SUPPLIED DATA:
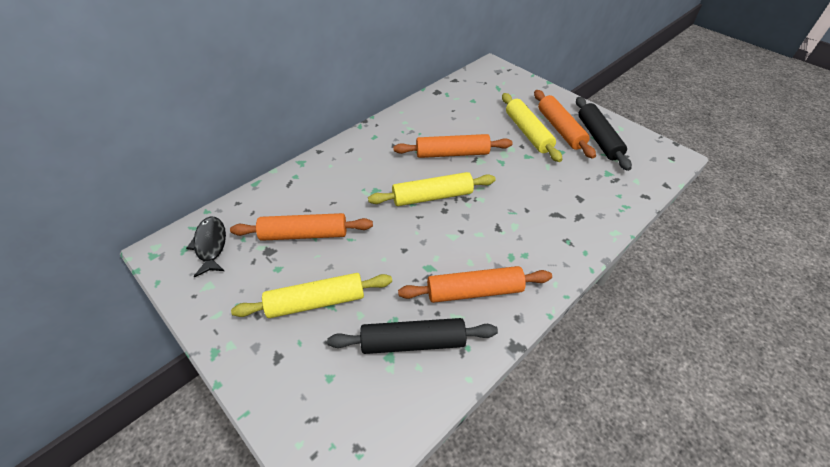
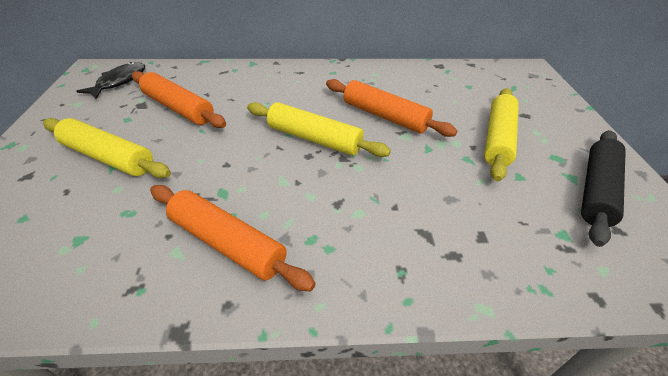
camera: 40 degrees right, 5 degrees down
black rolling pin [327,318,498,354] -> none
orange rolling pin [534,90,596,159] -> none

INSTRUCTIONS FOR THE TASK: Copy every line that contains "none" from the listing above.

TASK ANSWER:
black rolling pin [327,318,498,354] -> none
orange rolling pin [534,90,596,159] -> none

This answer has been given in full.